[Coordinate-based object records]
***

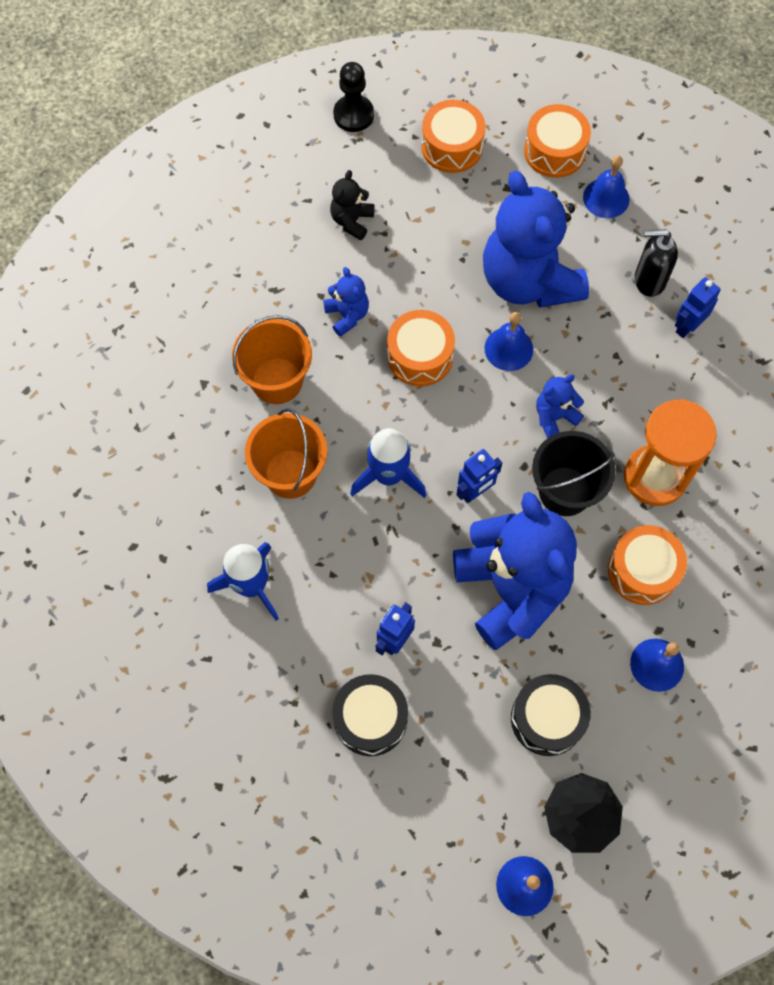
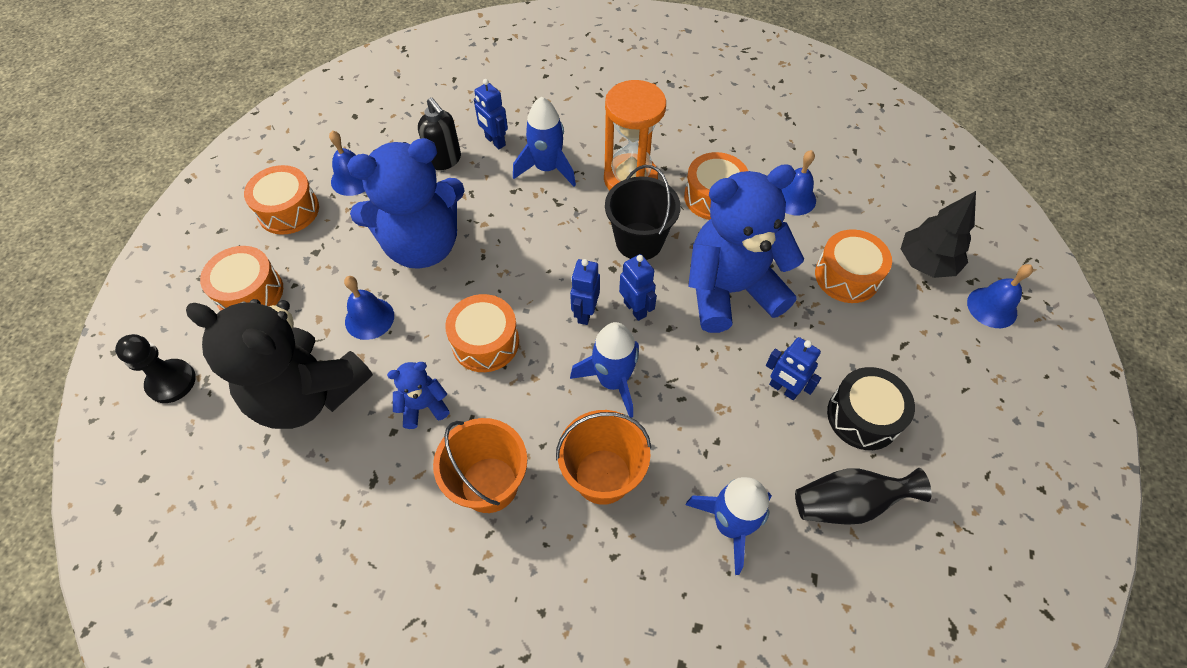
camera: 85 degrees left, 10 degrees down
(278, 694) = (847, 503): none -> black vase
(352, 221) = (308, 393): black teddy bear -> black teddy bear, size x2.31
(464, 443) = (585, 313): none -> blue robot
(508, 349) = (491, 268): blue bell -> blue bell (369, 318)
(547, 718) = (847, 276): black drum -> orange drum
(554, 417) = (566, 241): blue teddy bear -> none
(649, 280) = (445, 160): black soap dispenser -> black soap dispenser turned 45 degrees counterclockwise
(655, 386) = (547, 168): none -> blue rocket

***

**What is expected:** All entries need repeating exactly, but without the pictures.

**Your solution:**
camera: 85 degrees left, 10 degrees down
(278, 694) = (847, 503): none -> black vase
(352, 221) = (308, 393): black teddy bear -> black teddy bear, size x2.31
(464, 443) = (585, 313): none -> blue robot
(508, 349) = (491, 268): blue bell -> blue bell (369, 318)
(547, 718) = (847, 276): black drum -> orange drum
(554, 417) = (566, 241): blue teddy bear -> none
(649, 280) = (445, 160): black soap dispenser -> black soap dispenser turned 45 degrees counterclockwise
(655, 386) = (547, 168): none -> blue rocket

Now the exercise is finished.